Exercise objective: Using the data below, output a verbatim copy of the lines between the one holding "C203: 4.7uF (plus" and the one holding "R210: 620 (GND, N004) -> none", inclusive, without any pictures.

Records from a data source
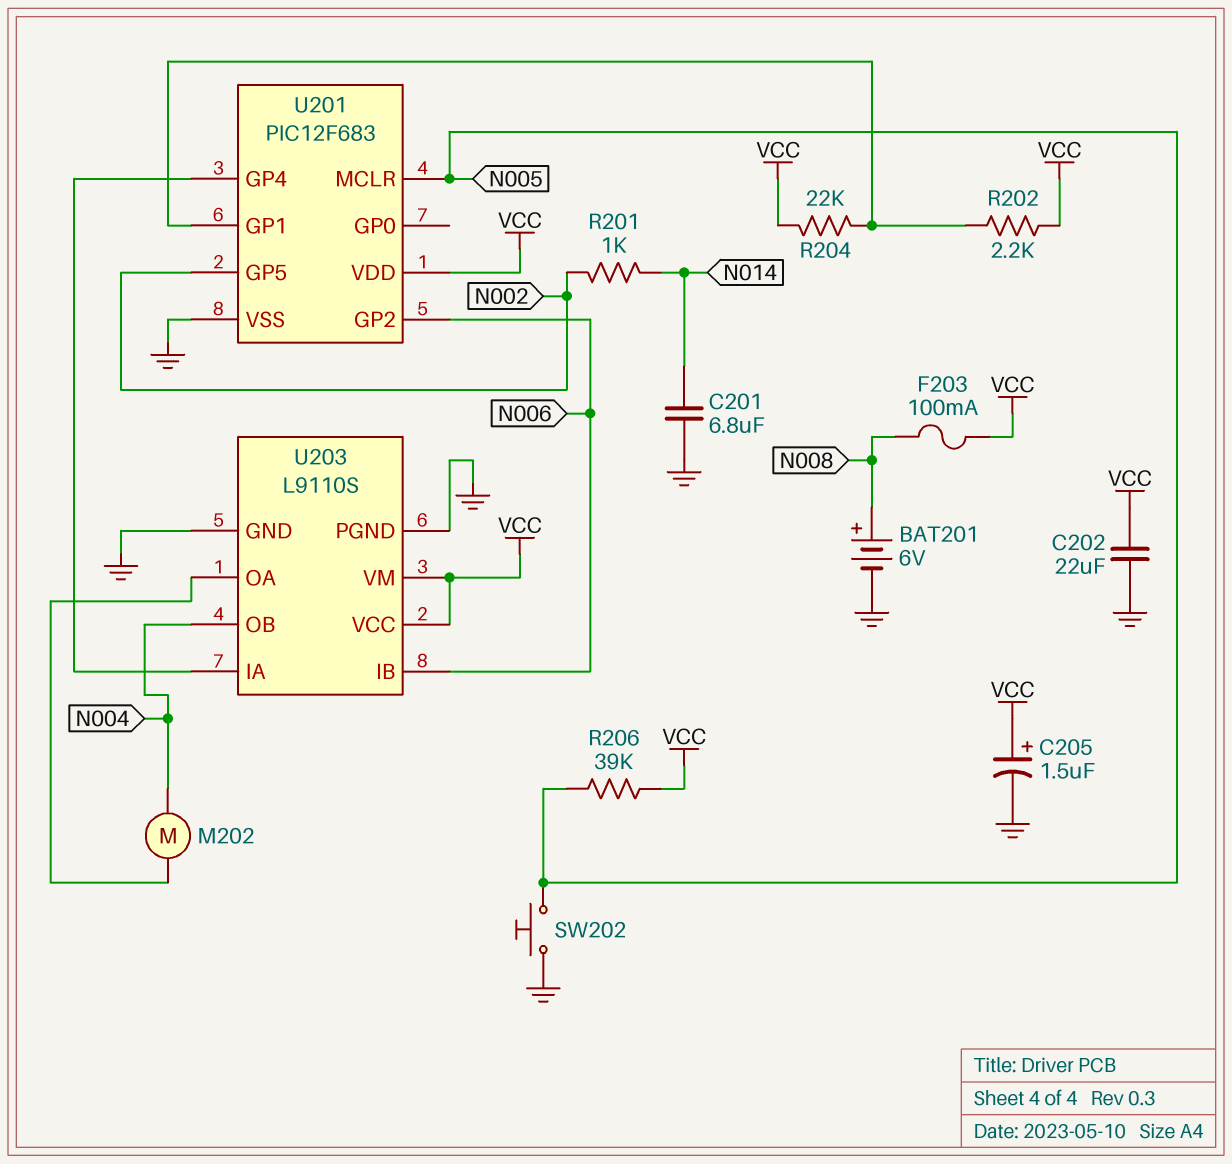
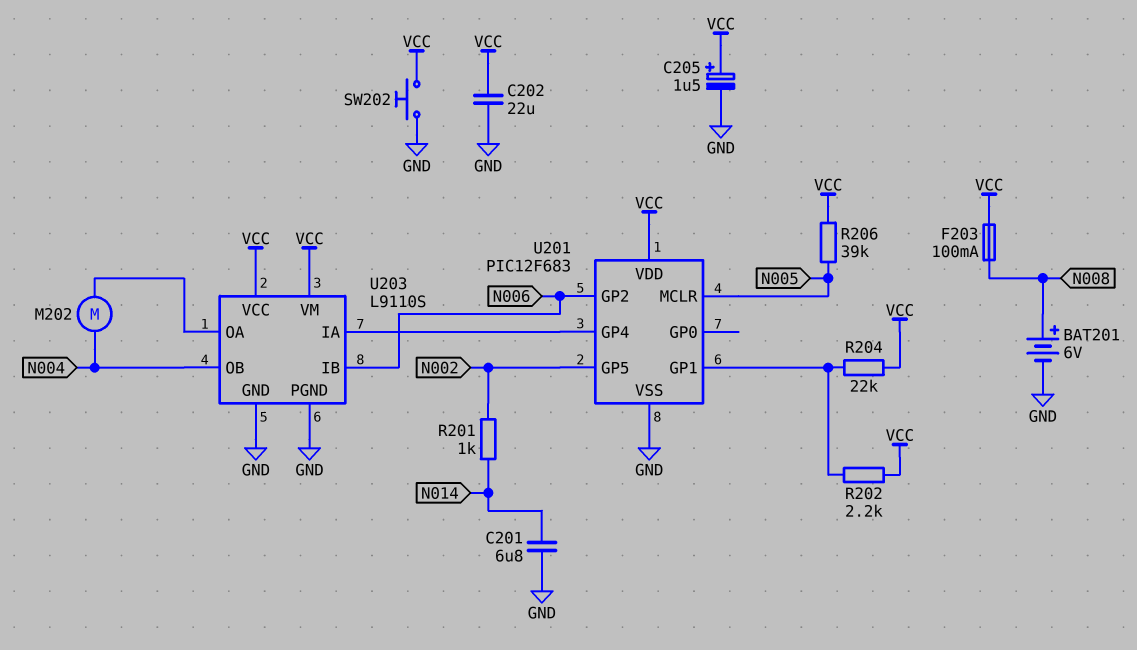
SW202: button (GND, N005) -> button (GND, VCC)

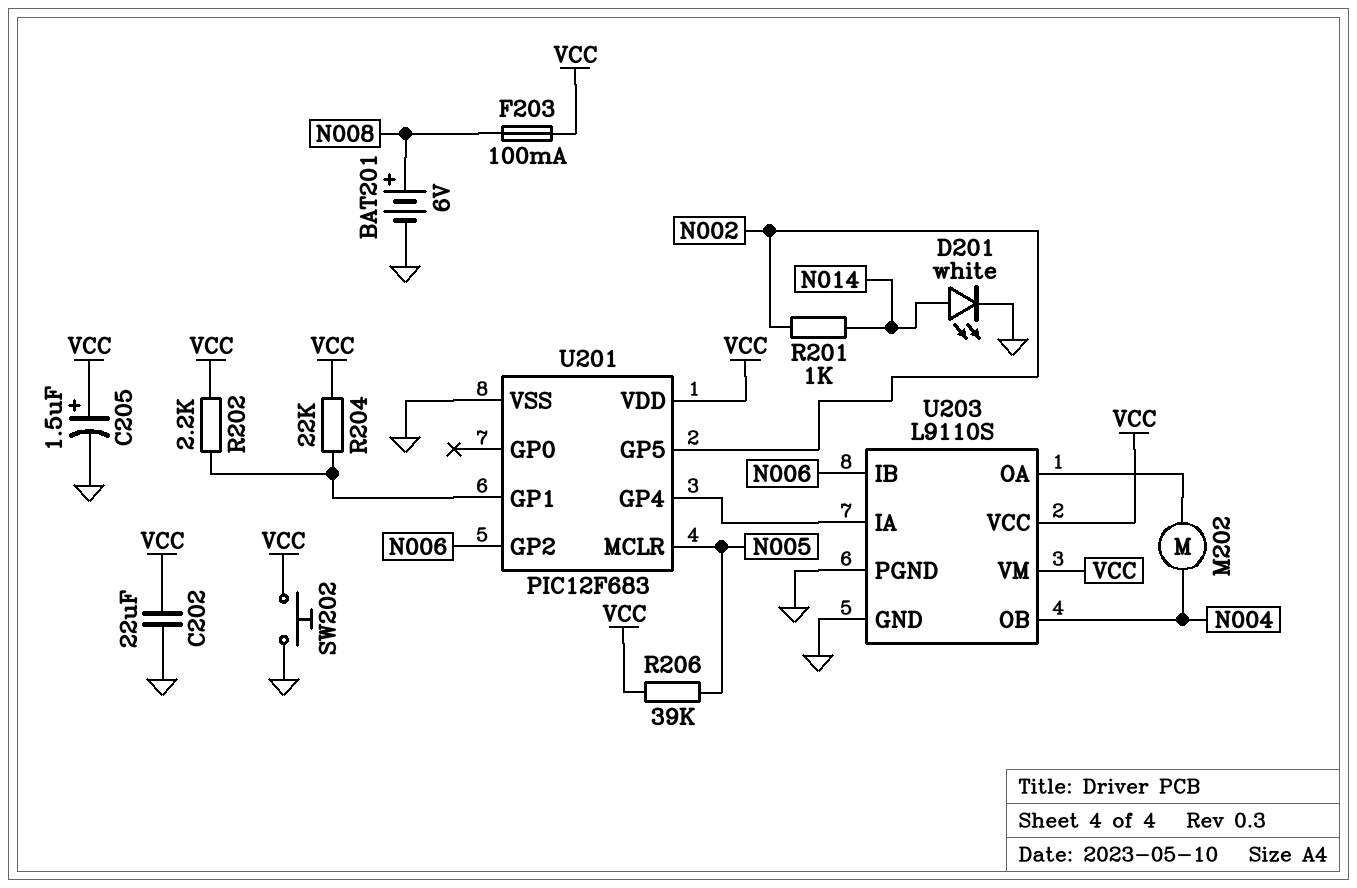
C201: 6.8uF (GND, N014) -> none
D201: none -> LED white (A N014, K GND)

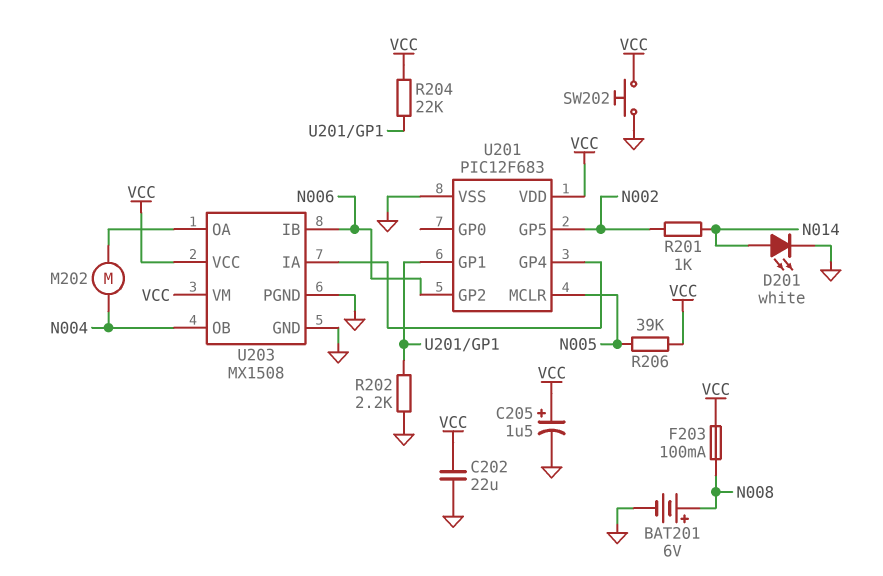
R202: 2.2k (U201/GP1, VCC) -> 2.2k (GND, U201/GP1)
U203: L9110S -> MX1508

---

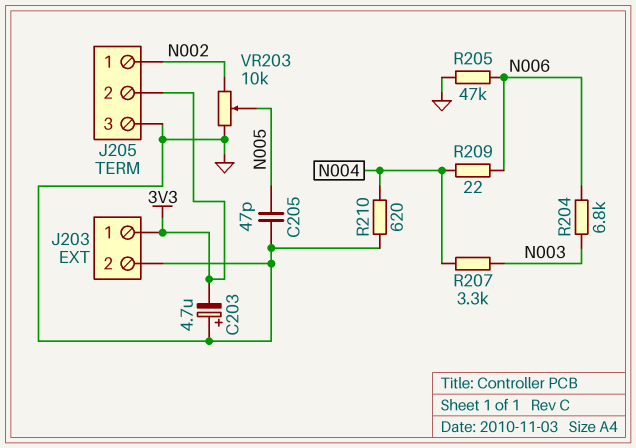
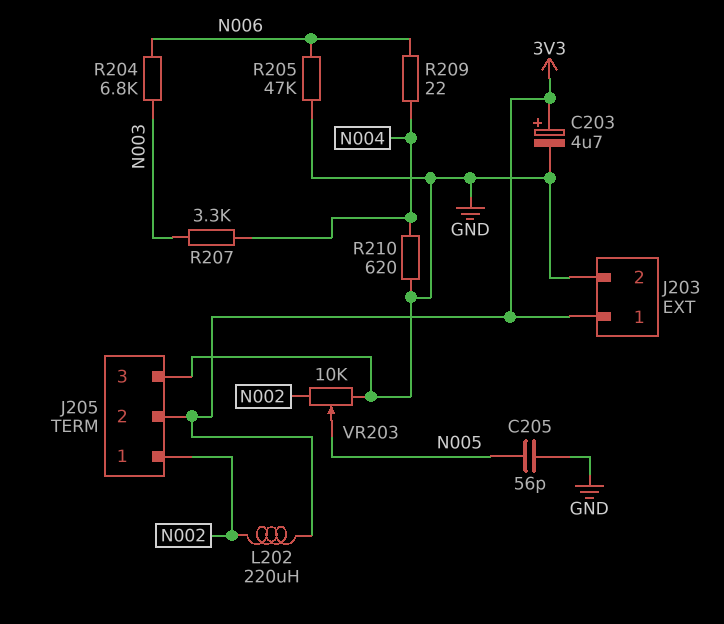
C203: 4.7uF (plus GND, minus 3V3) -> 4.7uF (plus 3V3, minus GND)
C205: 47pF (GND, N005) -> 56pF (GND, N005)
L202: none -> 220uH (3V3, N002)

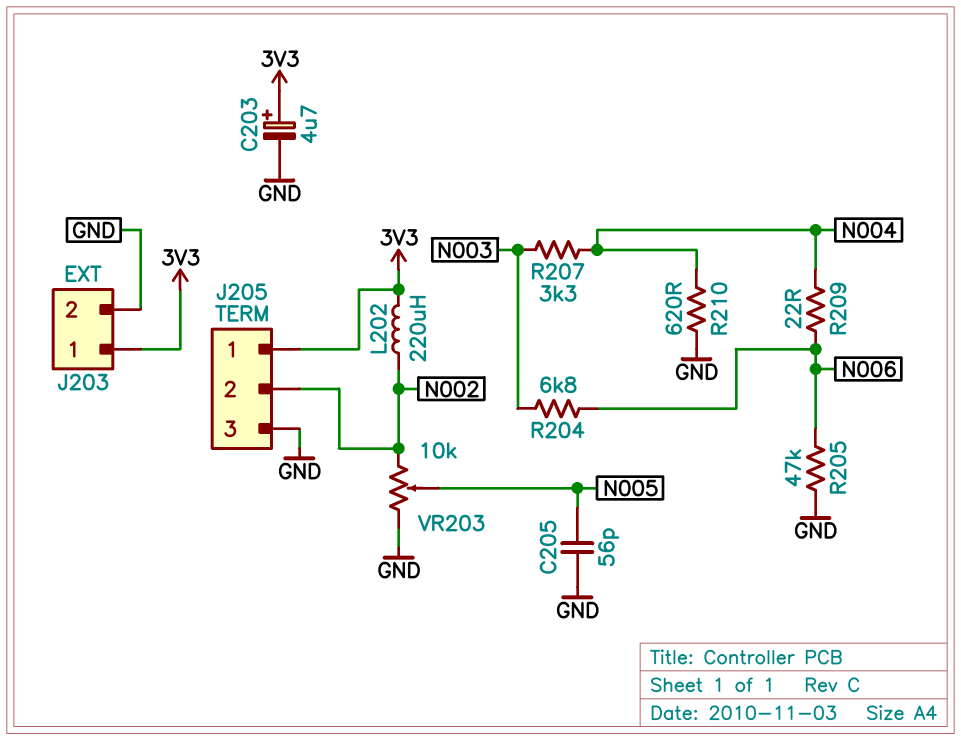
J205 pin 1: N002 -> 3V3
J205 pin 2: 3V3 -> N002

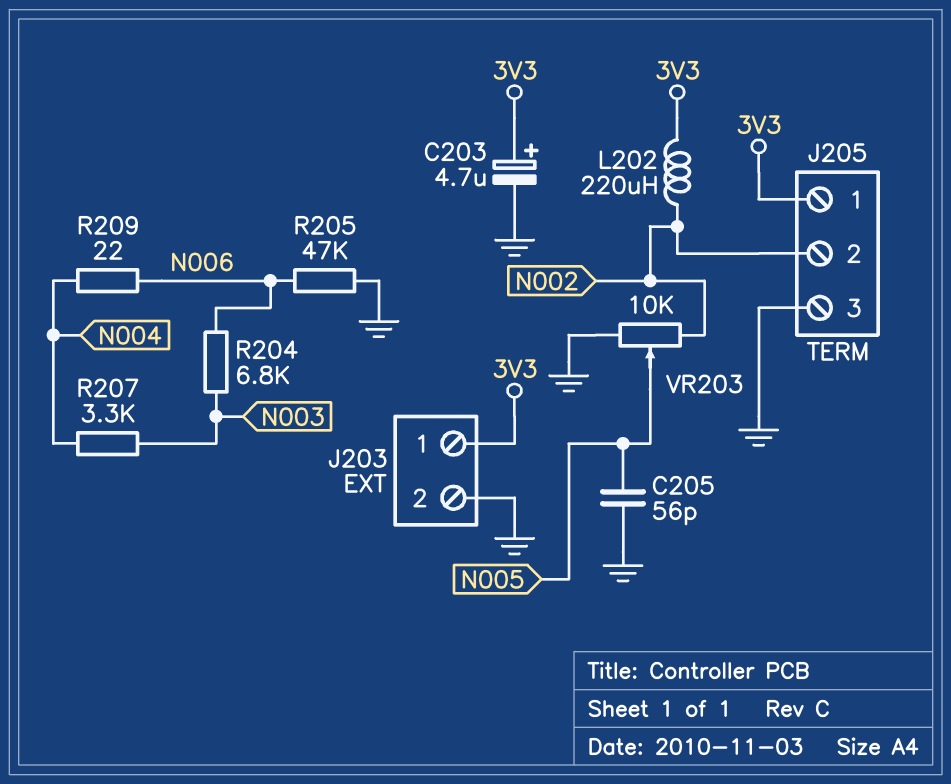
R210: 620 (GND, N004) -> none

Response:
C203: 4.7uF (plus GND, minus 3V3) -> 4.7uF (plus 3V3, minus GND)
C205: 47pF (GND, N005) -> 56pF (GND, N005)
L202: none -> 220uH (3V3, N002)

J205 pin 1: N002 -> 3V3
J205 pin 2: 3V3 -> N002

R210: 620 (GND, N004) -> none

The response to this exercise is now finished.